'''

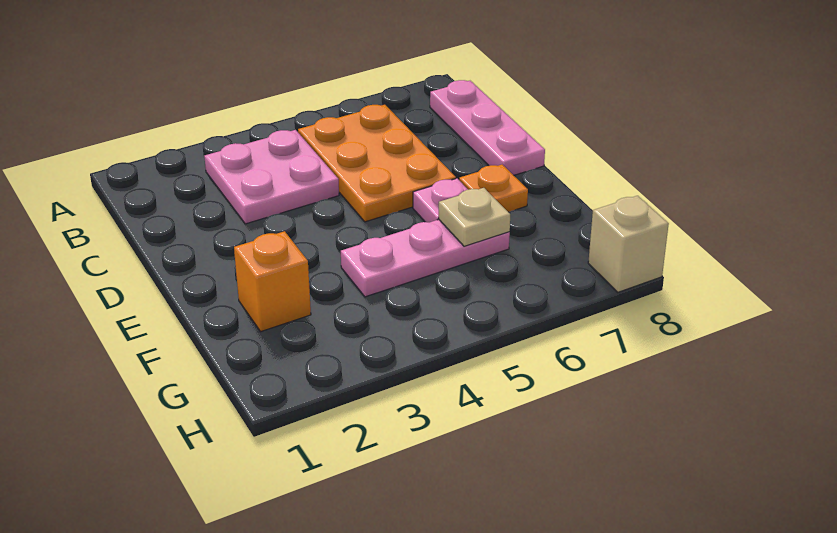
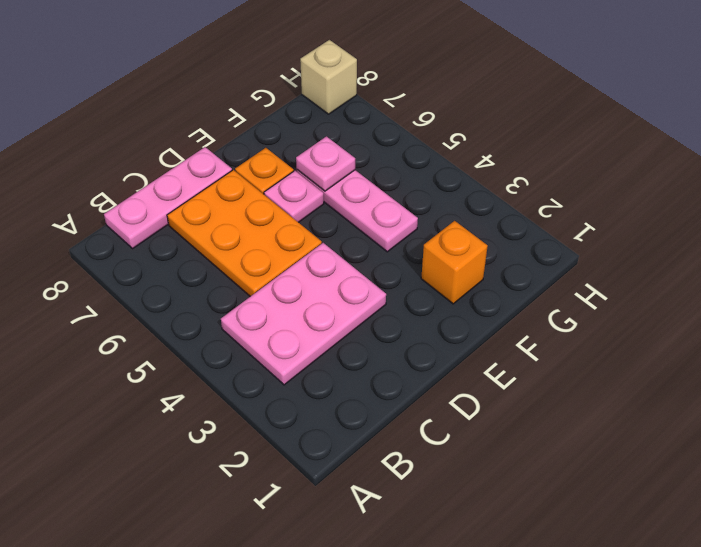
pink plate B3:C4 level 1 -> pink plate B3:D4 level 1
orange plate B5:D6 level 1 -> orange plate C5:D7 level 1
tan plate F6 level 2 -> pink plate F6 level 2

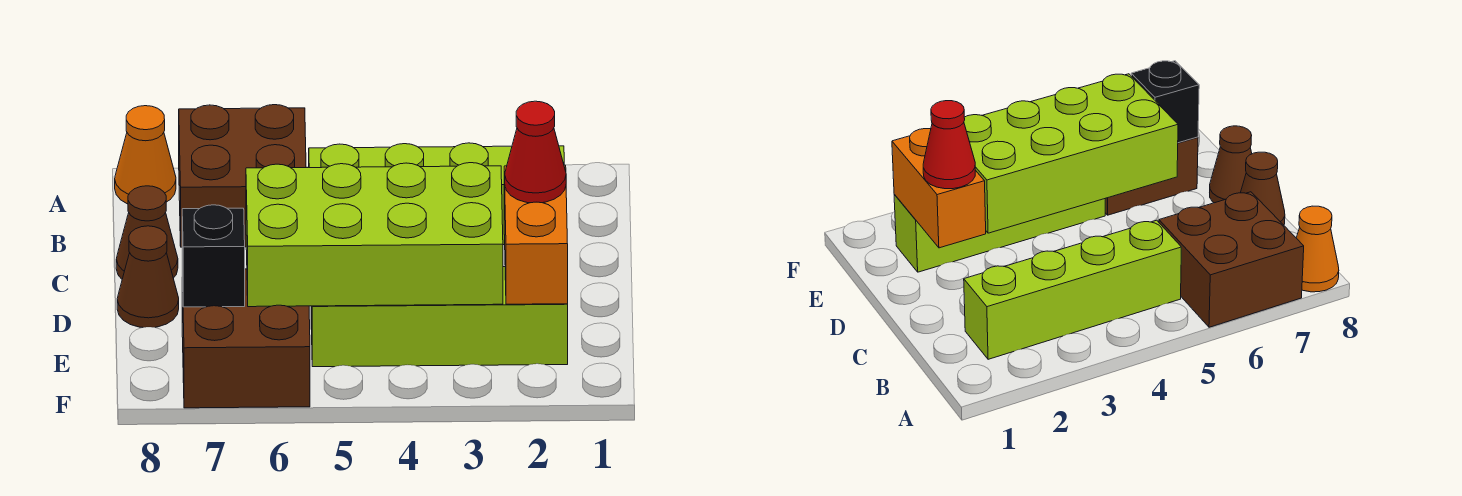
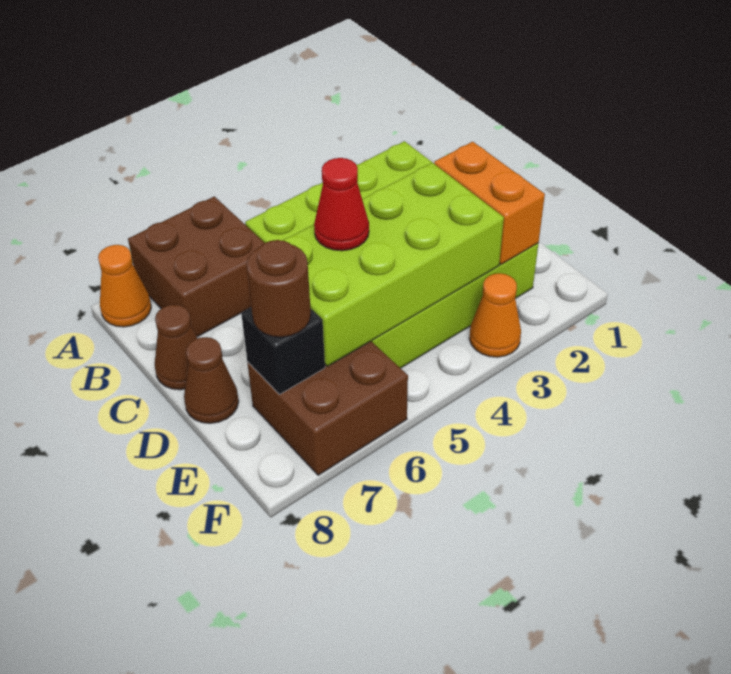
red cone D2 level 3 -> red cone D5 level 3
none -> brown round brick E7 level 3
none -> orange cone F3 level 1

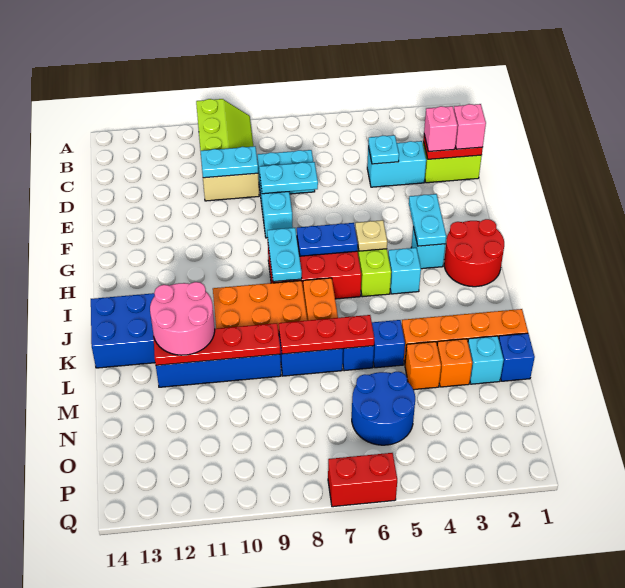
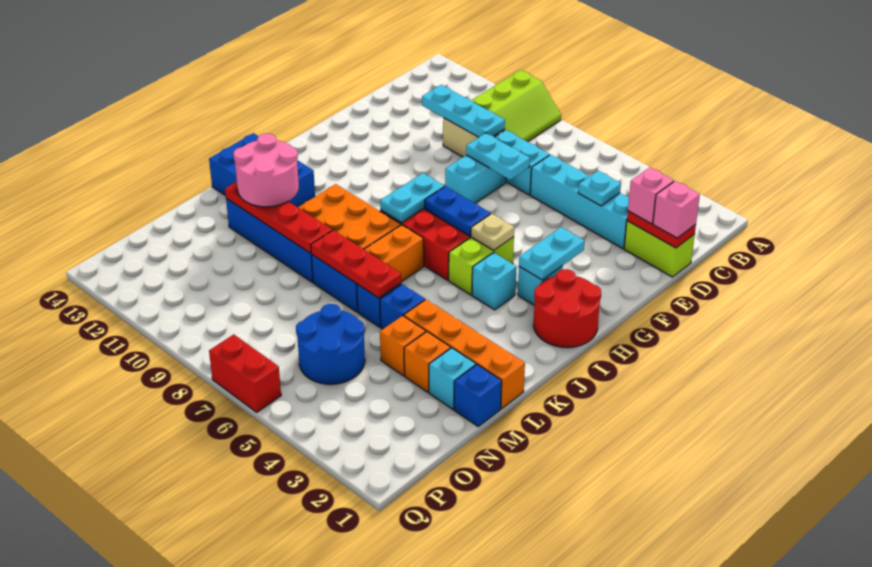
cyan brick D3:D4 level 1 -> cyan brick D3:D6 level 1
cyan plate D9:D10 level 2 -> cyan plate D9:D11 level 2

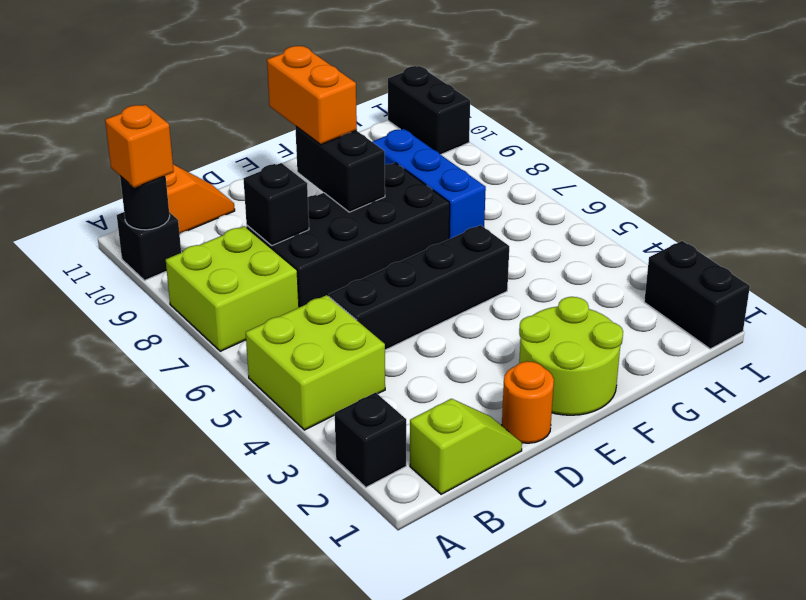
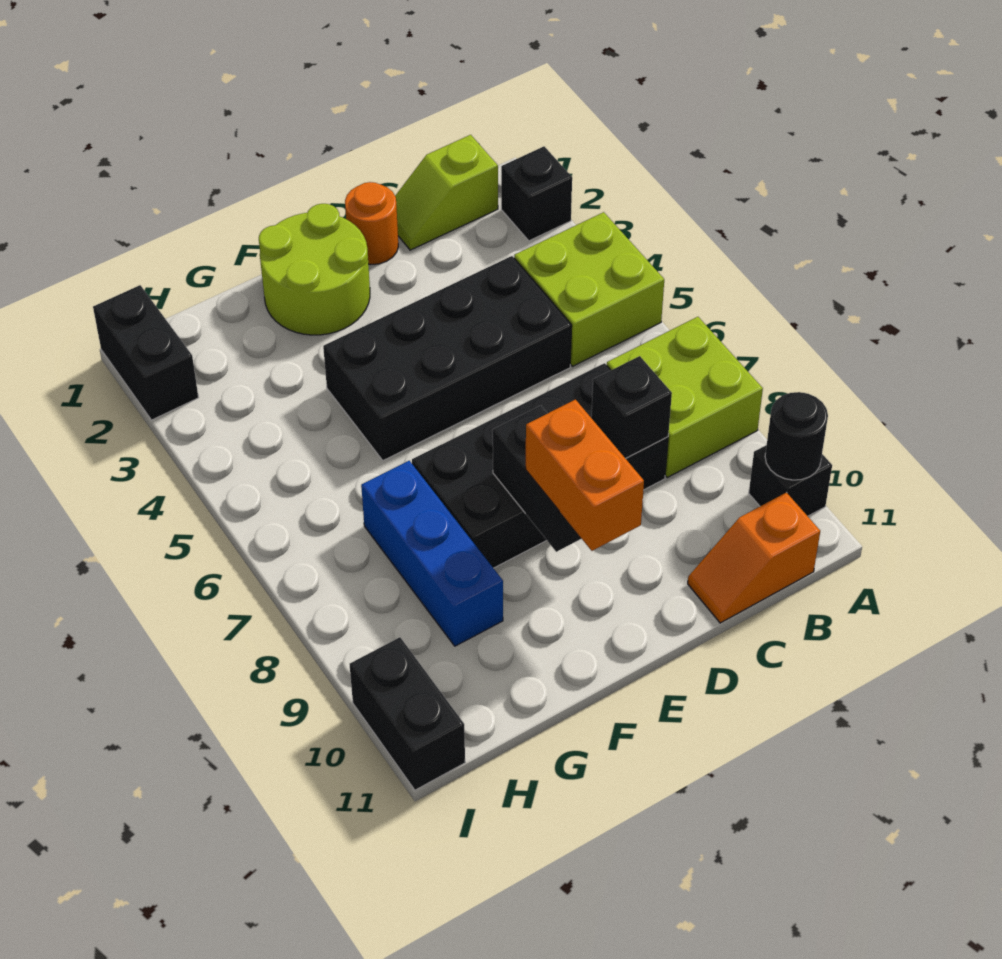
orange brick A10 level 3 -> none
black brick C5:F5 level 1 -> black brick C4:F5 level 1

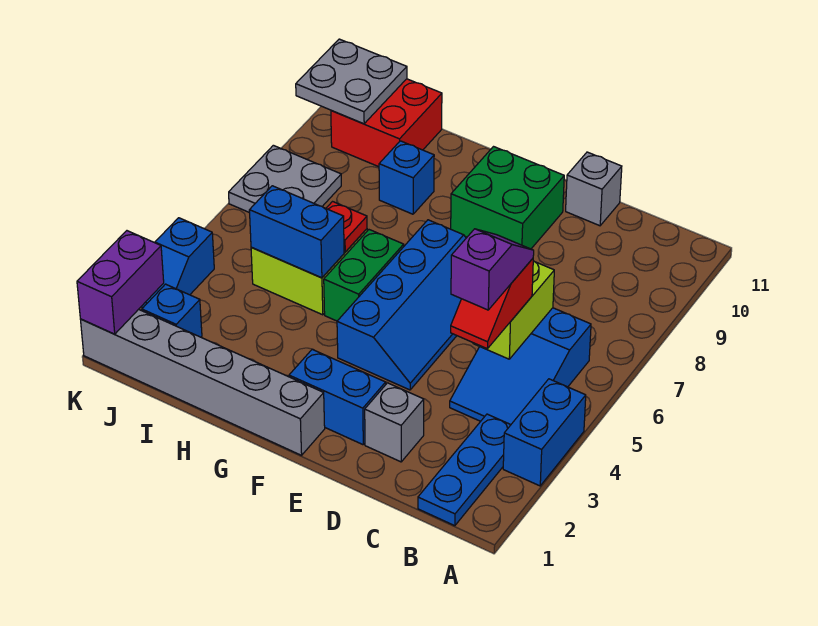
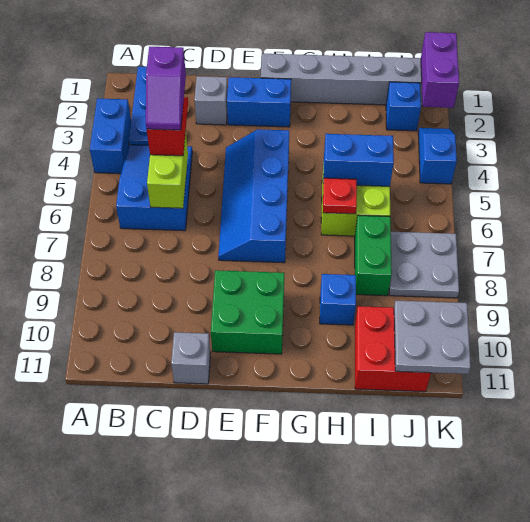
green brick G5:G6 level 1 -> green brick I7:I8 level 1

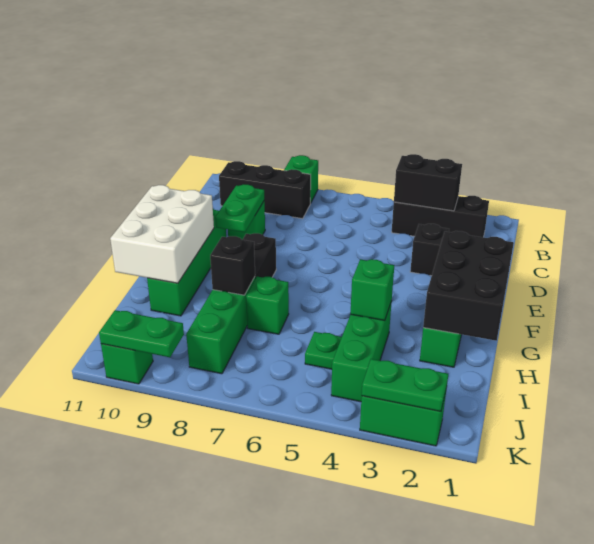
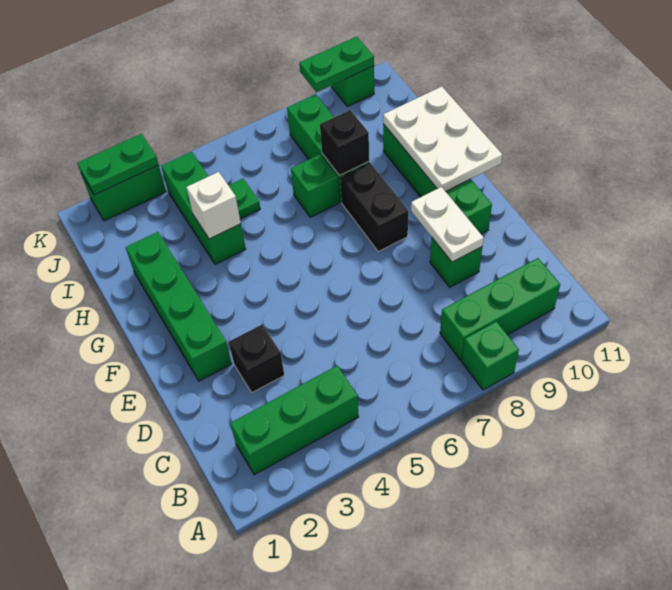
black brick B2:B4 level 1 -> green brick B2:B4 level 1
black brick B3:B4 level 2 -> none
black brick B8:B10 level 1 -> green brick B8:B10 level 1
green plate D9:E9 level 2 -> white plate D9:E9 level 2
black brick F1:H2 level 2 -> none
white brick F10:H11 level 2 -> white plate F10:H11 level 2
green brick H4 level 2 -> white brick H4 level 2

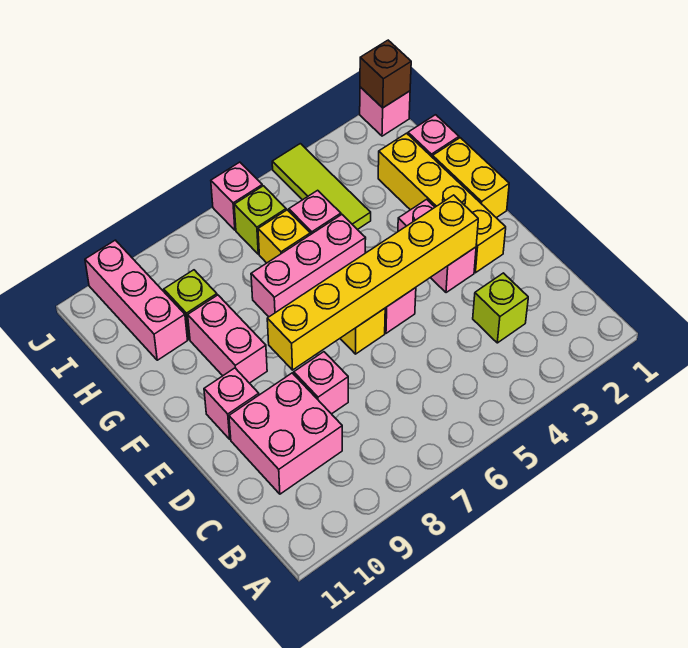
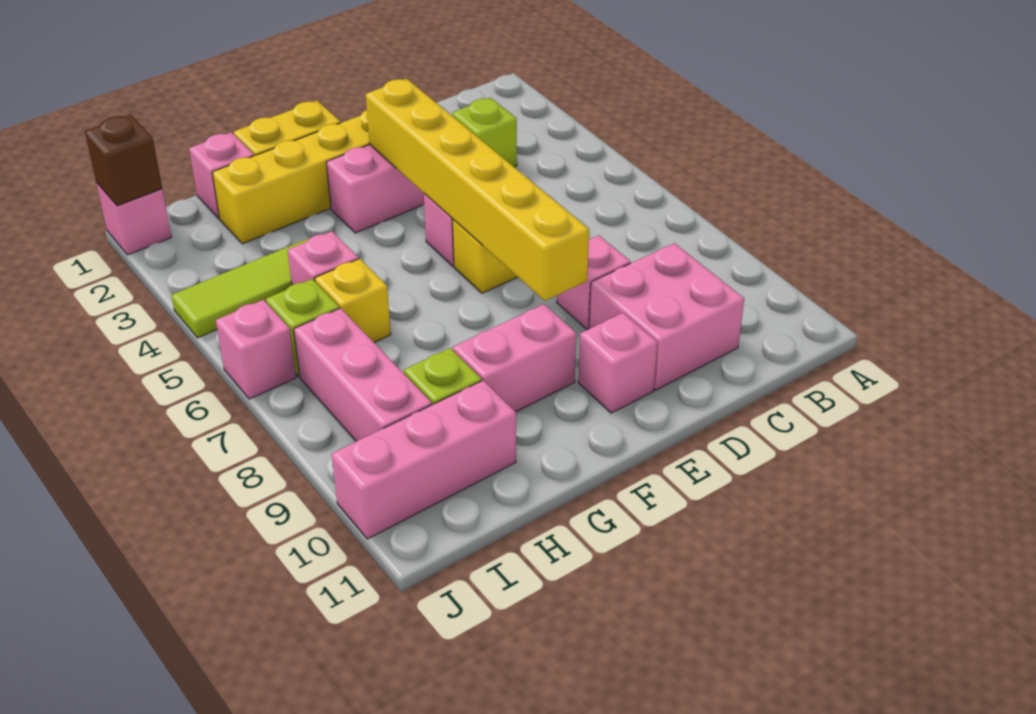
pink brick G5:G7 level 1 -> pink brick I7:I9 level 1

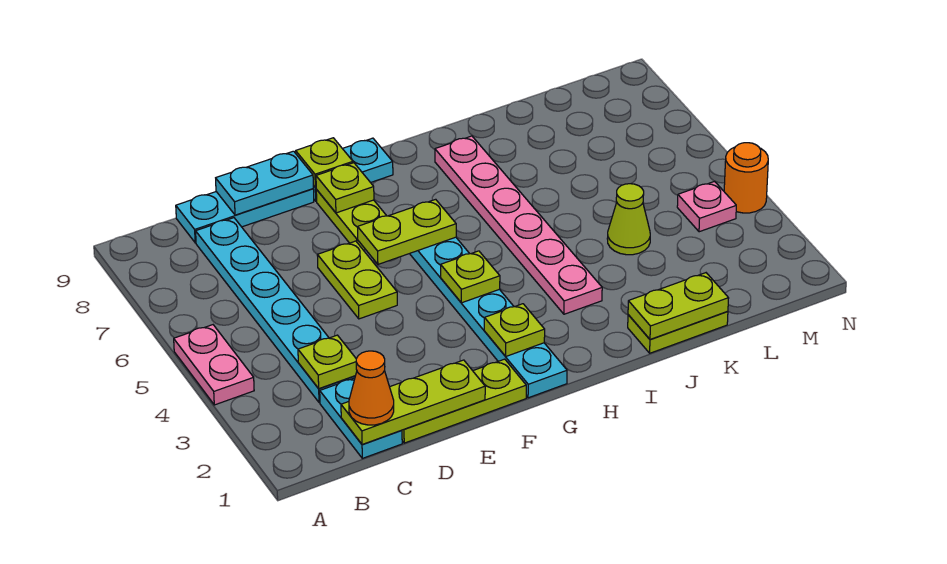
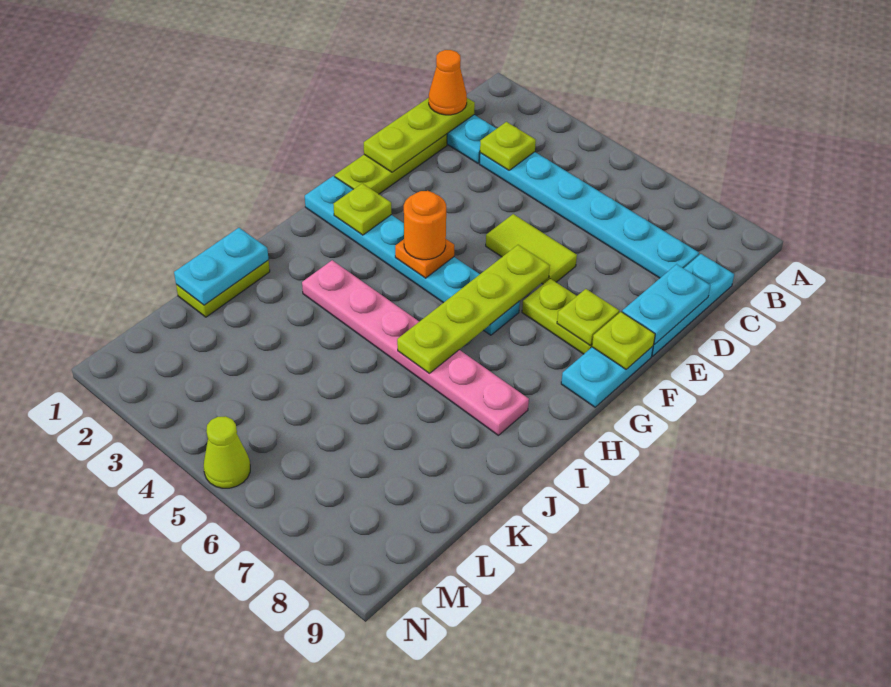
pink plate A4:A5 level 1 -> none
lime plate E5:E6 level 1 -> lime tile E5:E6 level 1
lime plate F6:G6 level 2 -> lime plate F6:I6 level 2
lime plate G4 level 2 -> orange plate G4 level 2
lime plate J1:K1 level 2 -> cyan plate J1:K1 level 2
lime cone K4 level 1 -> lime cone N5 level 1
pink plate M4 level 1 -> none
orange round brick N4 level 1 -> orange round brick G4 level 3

'''

## Your instructions
Every line above in the stretch from the one with "red cone D2 level 3 -> red cone D5 level 3" through the one with "green brick G5:G6" is to be transcribed exactly, ends included. No picture is copied.

## Output of the task
red cone D2 level 3 -> red cone D5 level 3
none -> brown round brick E7 level 3
none -> orange cone F3 level 1

cyan brick D3:D4 level 1 -> cyan brick D3:D6 level 1
cyan plate D9:D10 level 2 -> cyan plate D9:D11 level 2

orange brick A10 level 3 -> none
black brick C5:F5 level 1 -> black brick C4:F5 level 1

green brick G5:G6 level 1 -> green brick I7:I8 level 1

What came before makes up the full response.